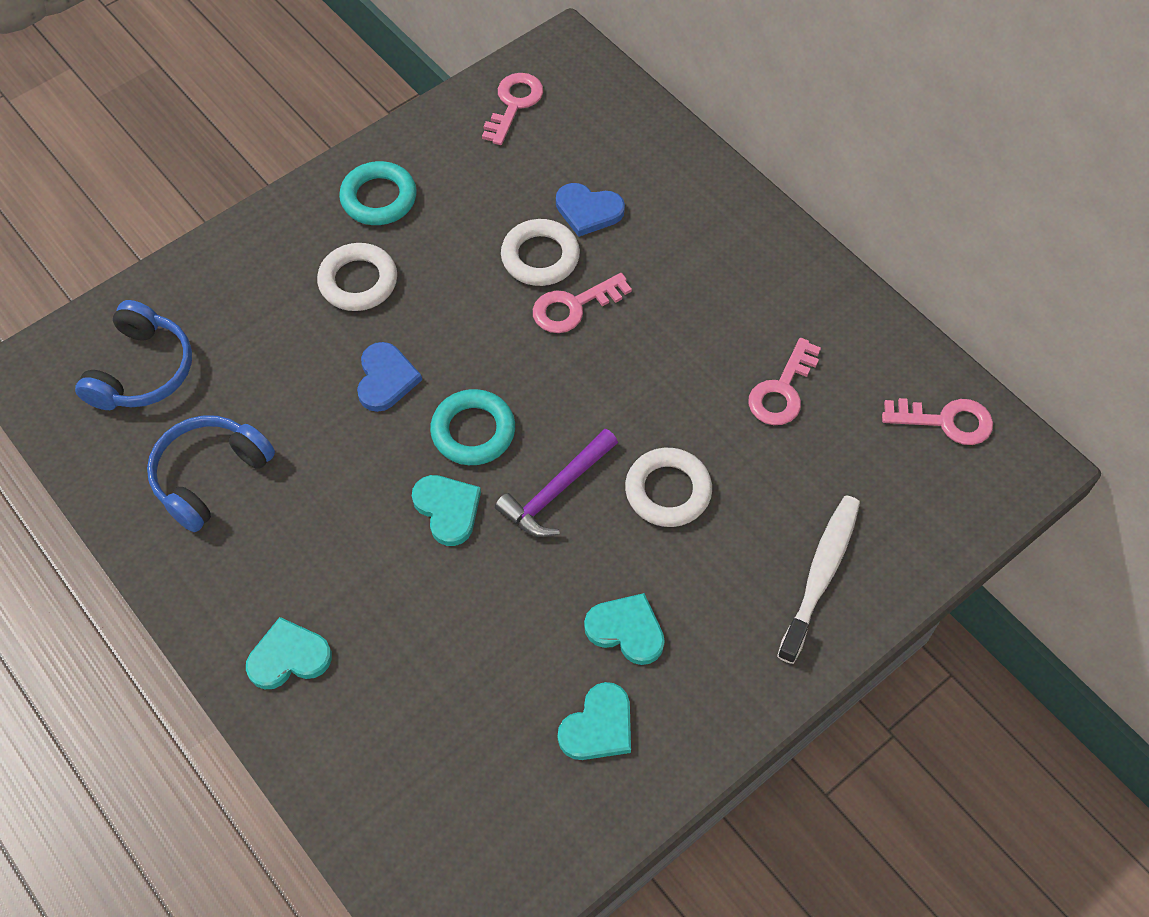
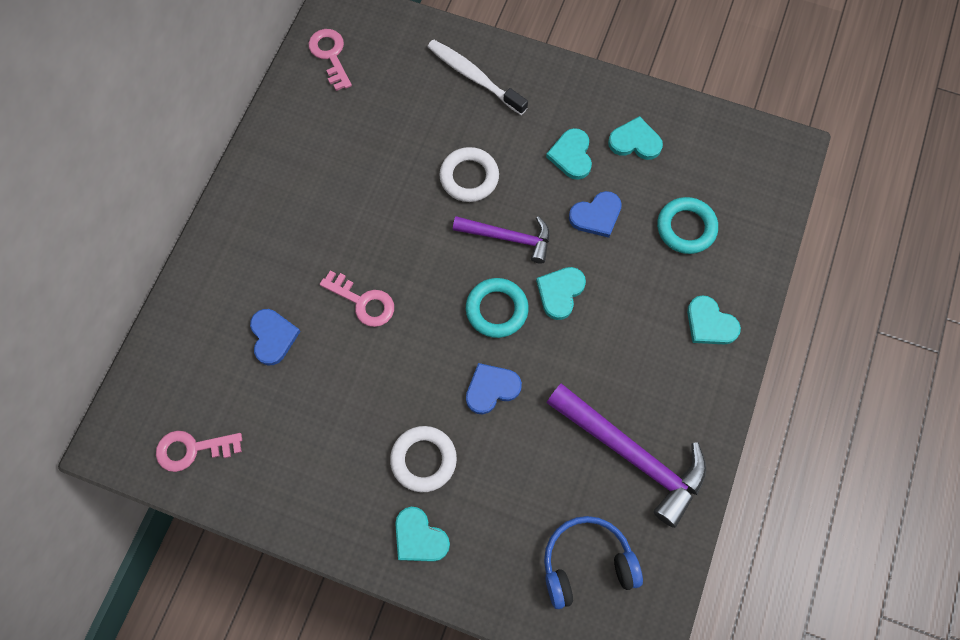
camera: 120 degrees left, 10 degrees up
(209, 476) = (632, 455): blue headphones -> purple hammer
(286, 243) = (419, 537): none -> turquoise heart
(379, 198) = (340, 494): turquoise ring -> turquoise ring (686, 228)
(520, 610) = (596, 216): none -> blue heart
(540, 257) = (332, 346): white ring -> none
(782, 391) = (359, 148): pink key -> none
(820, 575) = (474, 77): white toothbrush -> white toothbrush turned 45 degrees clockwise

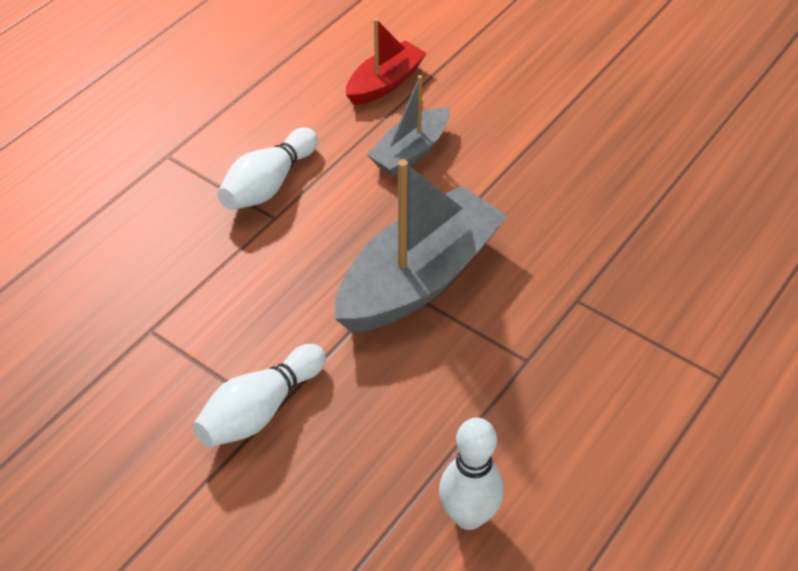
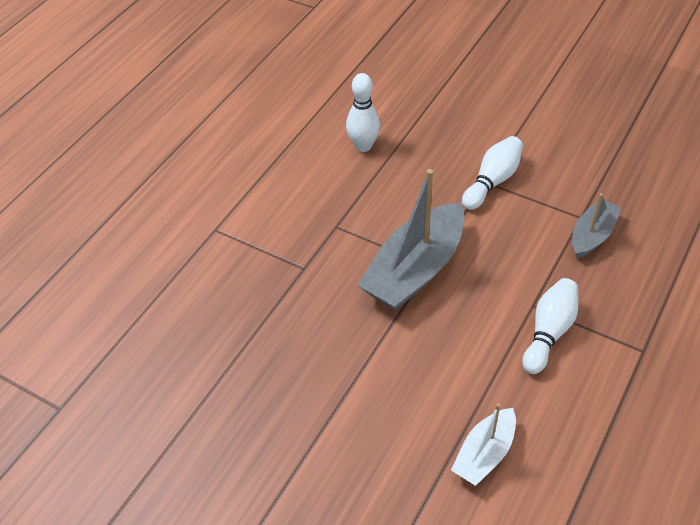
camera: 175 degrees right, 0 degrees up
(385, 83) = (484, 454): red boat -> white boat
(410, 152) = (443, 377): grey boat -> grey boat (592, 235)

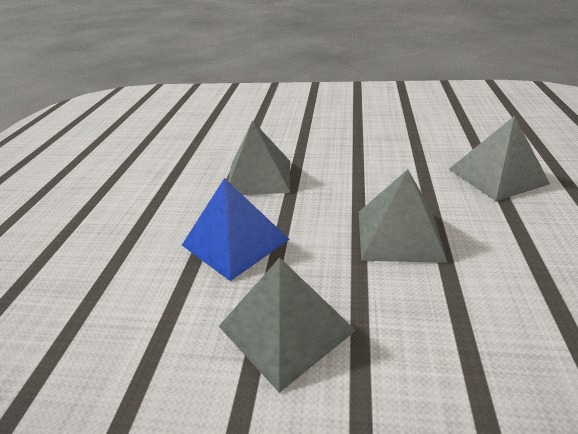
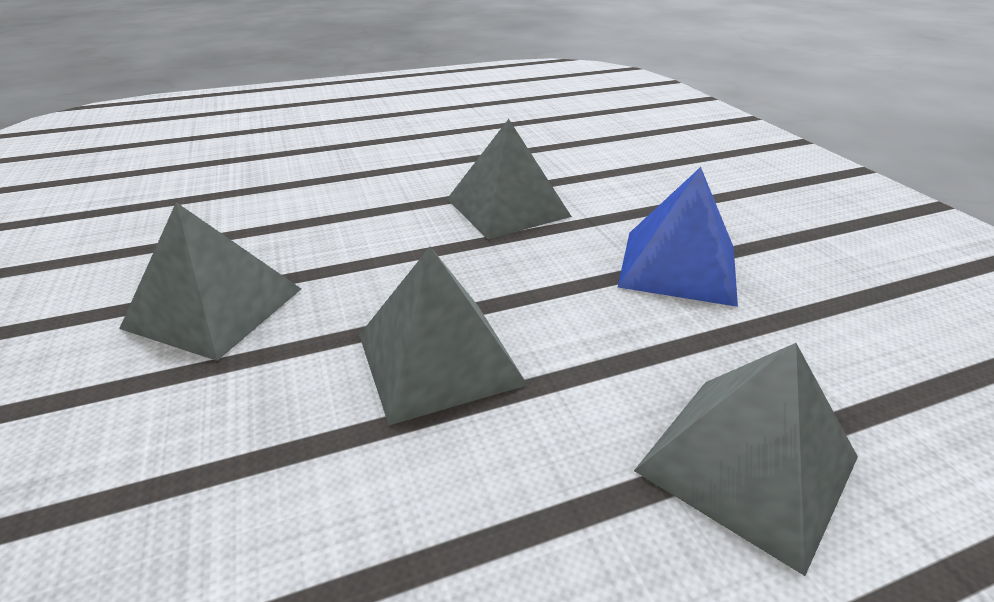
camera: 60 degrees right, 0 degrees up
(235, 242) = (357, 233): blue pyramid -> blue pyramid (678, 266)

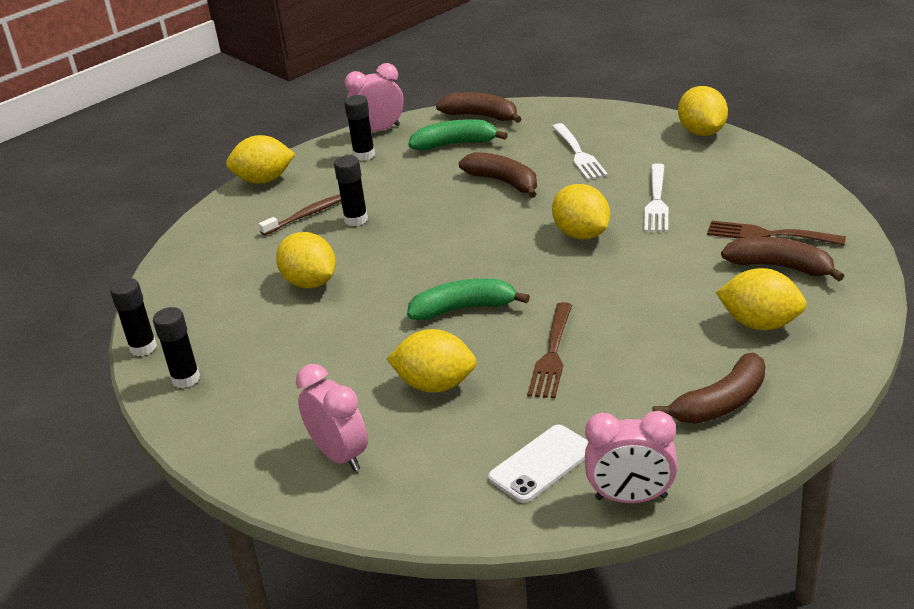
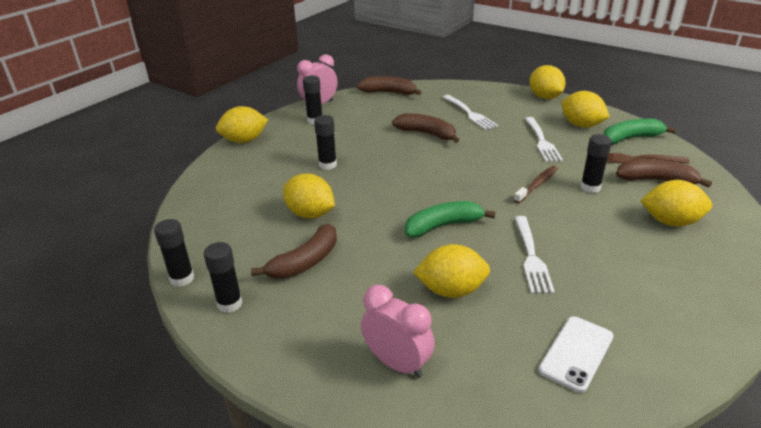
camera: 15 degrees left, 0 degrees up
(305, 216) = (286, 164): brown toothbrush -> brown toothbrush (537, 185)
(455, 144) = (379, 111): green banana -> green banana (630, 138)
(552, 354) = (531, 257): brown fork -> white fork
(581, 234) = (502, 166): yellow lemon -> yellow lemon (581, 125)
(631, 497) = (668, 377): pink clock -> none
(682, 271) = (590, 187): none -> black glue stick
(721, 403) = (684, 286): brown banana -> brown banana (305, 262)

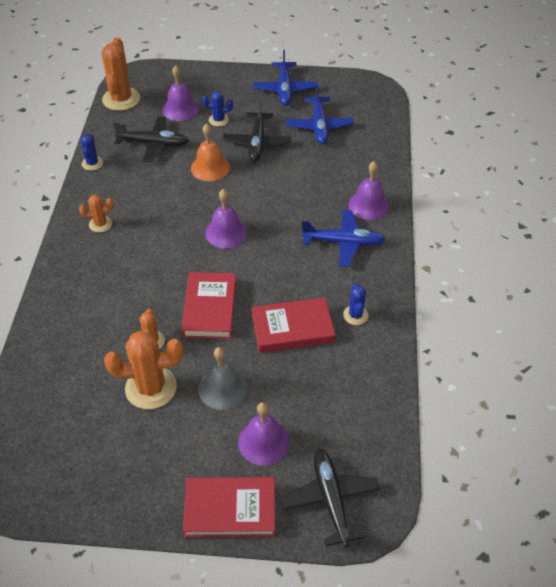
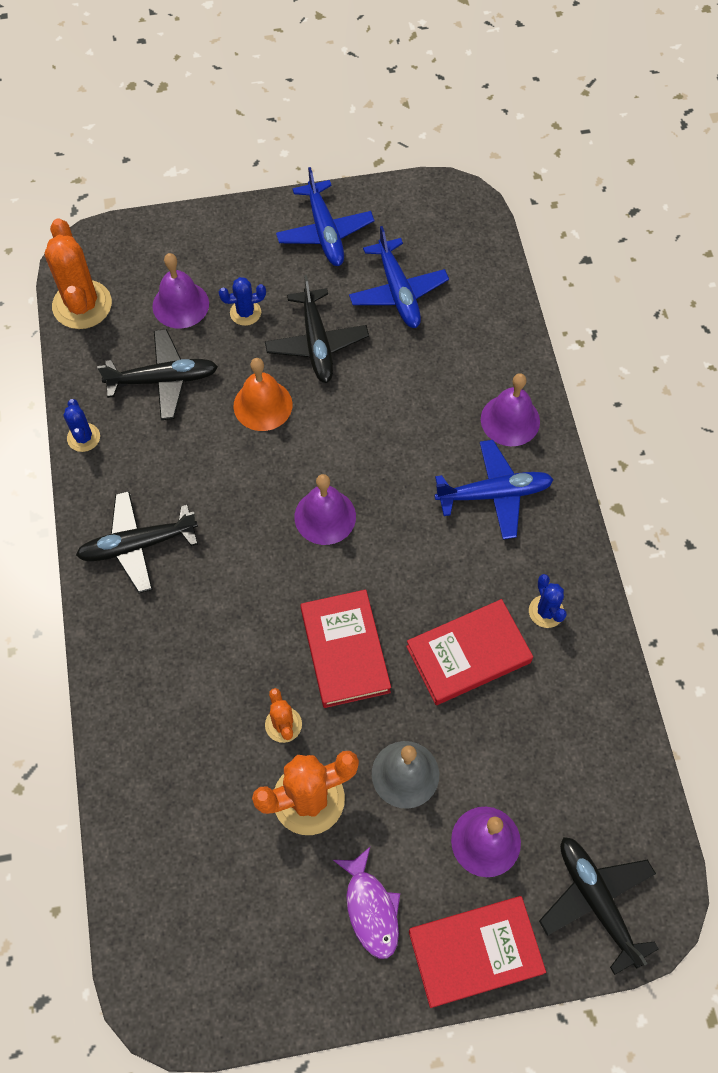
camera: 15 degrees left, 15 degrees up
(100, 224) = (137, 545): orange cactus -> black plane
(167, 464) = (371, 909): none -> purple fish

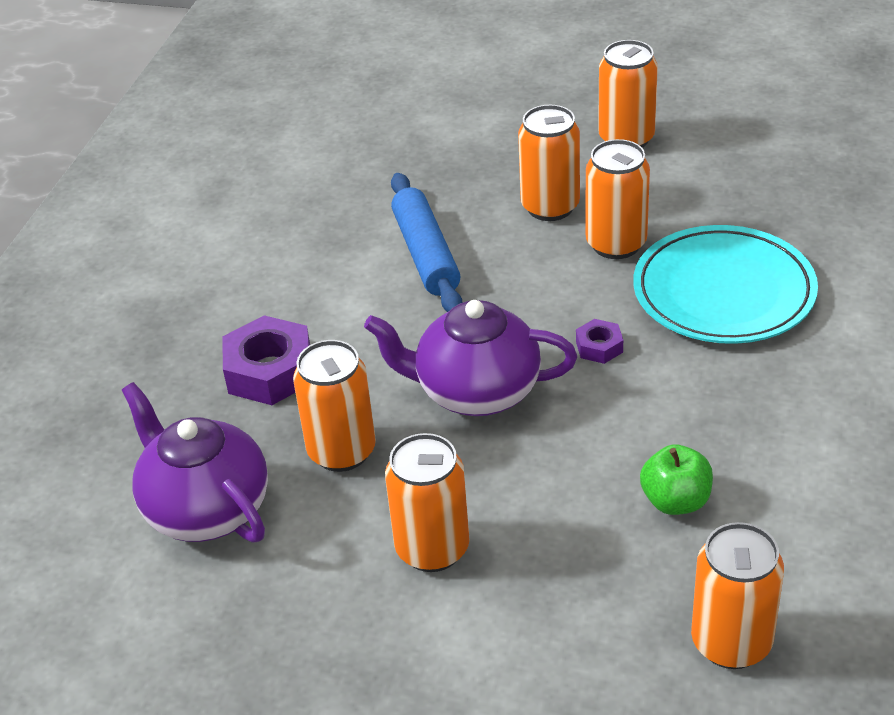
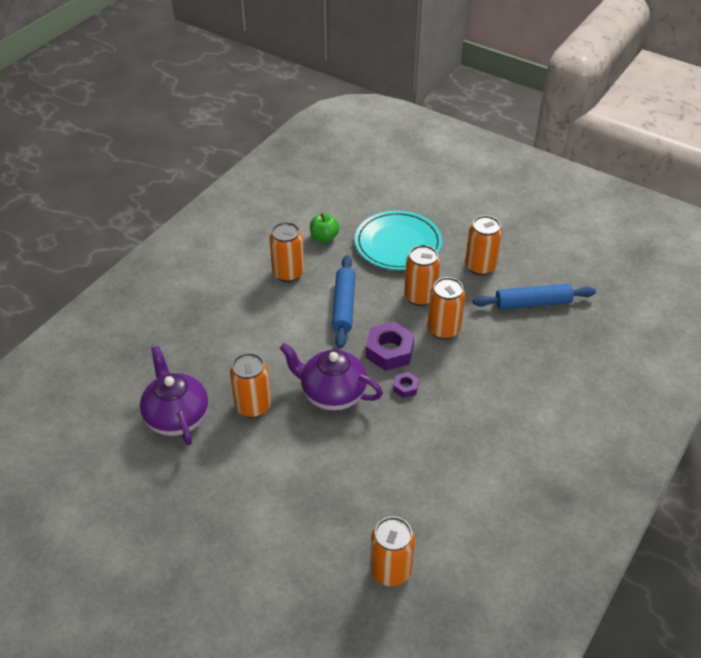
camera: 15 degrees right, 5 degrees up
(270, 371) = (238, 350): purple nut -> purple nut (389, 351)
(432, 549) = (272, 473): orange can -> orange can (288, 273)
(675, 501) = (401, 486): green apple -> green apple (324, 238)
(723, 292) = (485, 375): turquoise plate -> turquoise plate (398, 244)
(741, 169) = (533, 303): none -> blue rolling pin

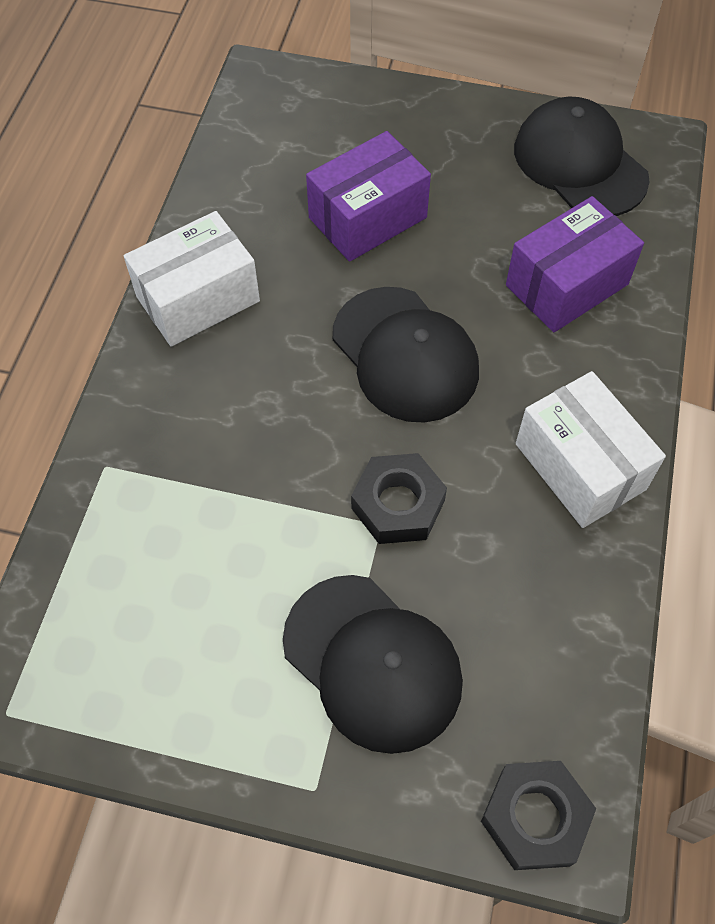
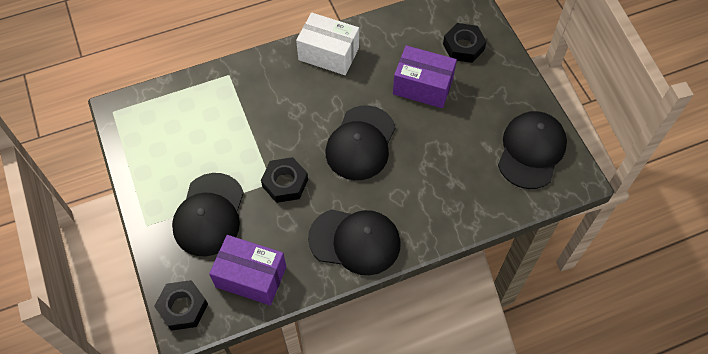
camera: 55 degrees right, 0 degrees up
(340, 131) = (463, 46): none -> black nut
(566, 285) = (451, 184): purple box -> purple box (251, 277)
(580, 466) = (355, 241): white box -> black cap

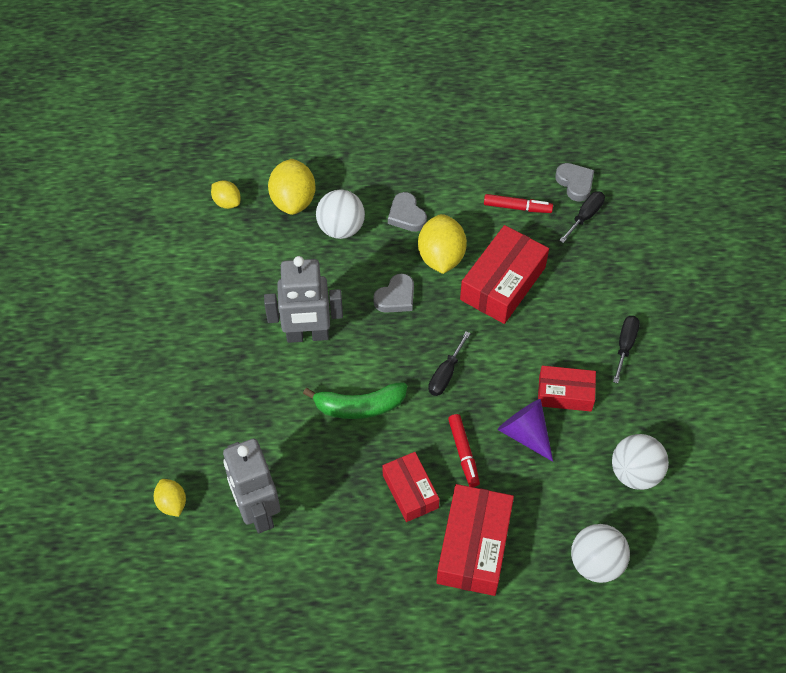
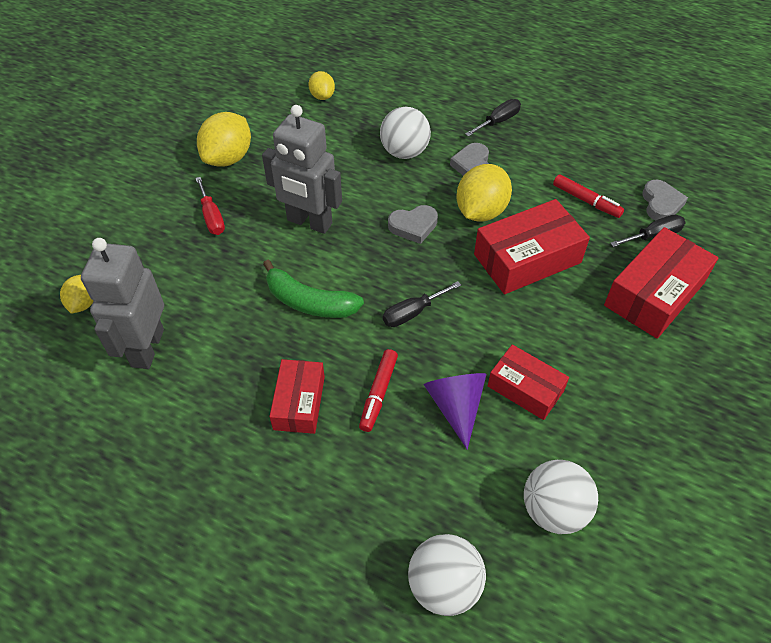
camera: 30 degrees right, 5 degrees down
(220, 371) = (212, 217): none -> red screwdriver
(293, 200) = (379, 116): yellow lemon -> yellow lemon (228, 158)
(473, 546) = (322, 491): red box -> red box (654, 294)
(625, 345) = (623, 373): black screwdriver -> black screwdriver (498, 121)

· · ·

EXERCISE: Print only the lines running from the one containing "(682, 271) = (590, 187): none" to the end of the data above, exactly; include no pictures.

SOLUTION:
(682, 271) = (590, 187): none -> black glue stick
(721, 403) = (684, 286): brown banana -> brown banana (305, 262)

camera: 15 degrees left, 15 degrees up
(100, 224) = (137, 545): orange cactus -> black plane
(167, 464) = (371, 909): none -> purple fish

camera: 15 degrees right, 5 degrees up
(270, 371) = (238, 350): purple nut -> purple nut (389, 351)
(432, 549) = (272, 473): orange can -> orange can (288, 273)
(675, 501) = (401, 486): green apple -> green apple (324, 238)
(723, 292) = (485, 375): turquoise plate -> turquoise plate (398, 244)
(741, 169) = (533, 303): none -> blue rolling pin

camera: 55 degrees right, 0 degrees up
(340, 131) = (463, 46): none -> black nut
(566, 285) = (451, 184): purple box -> purple box (251, 277)
(580, 466) = (355, 241): white box -> black cap

camera: 30 degrees right, 5 degrees down
(220, 371) = (212, 217): none -> red screwdriver
(293, 200) = (379, 116): yellow lemon -> yellow lemon (228, 158)
(473, 546) = (322, 491): red box -> red box (654, 294)
(625, 345) = (623, 373): black screwdriver -> black screwdriver (498, 121)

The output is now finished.